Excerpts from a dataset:
=== Begin Enclosure ===
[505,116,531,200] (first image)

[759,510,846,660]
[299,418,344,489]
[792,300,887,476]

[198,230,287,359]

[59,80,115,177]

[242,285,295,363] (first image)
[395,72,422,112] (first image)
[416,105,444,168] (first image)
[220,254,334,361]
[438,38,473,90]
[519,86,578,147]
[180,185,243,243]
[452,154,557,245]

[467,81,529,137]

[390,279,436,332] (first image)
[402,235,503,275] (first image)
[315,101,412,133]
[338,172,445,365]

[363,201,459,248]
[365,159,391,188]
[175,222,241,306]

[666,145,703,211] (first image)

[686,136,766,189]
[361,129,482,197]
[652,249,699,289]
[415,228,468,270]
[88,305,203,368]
=== End Enclosure ===
What is needed -
Give exactly the lines from the one with "[467,81,529,137]" to the end of the entries, nothing before them.

Expected output -
[467,81,529,137]

[390,279,436,332] (first image)
[402,235,503,275] (first image)
[315,101,412,133]
[338,172,445,365]

[363,201,459,248]
[365,159,391,188]
[175,222,241,306]

[666,145,703,211] (first image)

[686,136,766,189]
[361,129,482,197]
[652,249,699,289]
[415,228,468,270]
[88,305,203,368]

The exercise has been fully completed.